=== PROVIDED RECORDS ===
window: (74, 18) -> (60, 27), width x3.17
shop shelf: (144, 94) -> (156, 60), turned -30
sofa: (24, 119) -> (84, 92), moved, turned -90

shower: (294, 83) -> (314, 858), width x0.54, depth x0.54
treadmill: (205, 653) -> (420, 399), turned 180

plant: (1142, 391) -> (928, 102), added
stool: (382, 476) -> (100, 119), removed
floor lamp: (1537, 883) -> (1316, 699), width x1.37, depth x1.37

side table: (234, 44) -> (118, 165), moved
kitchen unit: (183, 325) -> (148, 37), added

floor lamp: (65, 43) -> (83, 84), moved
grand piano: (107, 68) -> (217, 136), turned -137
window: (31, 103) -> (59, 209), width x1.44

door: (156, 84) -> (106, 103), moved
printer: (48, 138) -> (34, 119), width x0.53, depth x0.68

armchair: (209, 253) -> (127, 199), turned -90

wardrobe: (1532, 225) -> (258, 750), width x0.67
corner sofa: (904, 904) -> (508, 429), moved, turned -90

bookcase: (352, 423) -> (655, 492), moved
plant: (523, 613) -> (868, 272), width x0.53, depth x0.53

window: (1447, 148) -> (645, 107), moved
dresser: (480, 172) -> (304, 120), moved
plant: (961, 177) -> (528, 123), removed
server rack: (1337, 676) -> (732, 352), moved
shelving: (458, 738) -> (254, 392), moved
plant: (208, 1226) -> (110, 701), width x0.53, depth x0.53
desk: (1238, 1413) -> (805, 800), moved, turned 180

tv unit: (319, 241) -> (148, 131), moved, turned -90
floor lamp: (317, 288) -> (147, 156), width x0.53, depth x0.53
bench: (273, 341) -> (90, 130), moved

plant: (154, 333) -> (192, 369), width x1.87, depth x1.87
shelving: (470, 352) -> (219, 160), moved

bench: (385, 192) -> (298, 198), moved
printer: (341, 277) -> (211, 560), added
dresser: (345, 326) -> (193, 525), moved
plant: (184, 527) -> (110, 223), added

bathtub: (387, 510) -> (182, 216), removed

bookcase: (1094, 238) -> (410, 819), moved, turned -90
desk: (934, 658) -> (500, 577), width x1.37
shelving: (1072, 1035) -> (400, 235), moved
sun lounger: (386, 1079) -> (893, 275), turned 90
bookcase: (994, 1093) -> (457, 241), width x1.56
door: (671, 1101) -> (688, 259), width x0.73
===
## [INSTRUCTIONS TO FOLLOW]
Your output should consist solely of the lines from the beginning of the entries through the line containing "plant: (184, 527) -> (110, 223), added", reproduced exactly.

## [OUTPUT OF THE EXERCISE]
window: (74, 18) -> (60, 27), width x3.17
shop shelf: (144, 94) -> (156, 60), turned -30
sofa: (24, 119) -> (84, 92), moved, turned -90

shower: (294, 83) -> (314, 858), width x0.54, depth x0.54
treadmill: (205, 653) -> (420, 399), turned 180

plant: (1142, 391) -> (928, 102), added
stool: (382, 476) -> (100, 119), removed
floor lamp: (1537, 883) -> (1316, 699), width x1.37, depth x1.37

side table: (234, 44) -> (118, 165), moved
kitchen unit: (183, 325) -> (148, 37), added

floor lamp: (65, 43) -> (83, 84), moved
grand piano: (107, 68) -> (217, 136), turned -137
window: (31, 103) -> (59, 209), width x1.44

door: (156, 84) -> (106, 103), moved
printer: (48, 138) -> (34, 119), width x0.53, depth x0.68

armchair: (209, 253) -> (127, 199), turned -90

wardrobe: (1532, 225) -> (258, 750), width x0.67
corner sofa: (904, 904) -> (508, 429), moved, turned -90

bookcase: (352, 423) -> (655, 492), moved
plant: (523, 613) -> (868, 272), width x0.53, depth x0.53

window: (1447, 148) -> (645, 107), moved
dresser: (480, 172) -> (304, 120), moved
plant: (961, 177) -> (528, 123), removed
server rack: (1337, 676) -> (732, 352), moved
shelving: (458, 738) -> (254, 392), moved
plant: (208, 1226) -> (110, 701), width x0.53, depth x0.53
desk: (1238, 1413) -> (805, 800), moved, turned 180

tv unit: (319, 241) -> (148, 131), moved, turned -90
floor lamp: (317, 288) -> (147, 156), width x0.53, depth x0.53
bench: (273, 341) -> (90, 130), moved

plant: (154, 333) -> (192, 369), width x1.87, depth x1.87
shelving: (470, 352) -> (219, 160), moved

bench: (385, 192) -> (298, 198), moved
printer: (341, 277) -> (211, 560), added
dresser: (345, 326) -> (193, 525), moved
plant: (184, 527) -> (110, 223), added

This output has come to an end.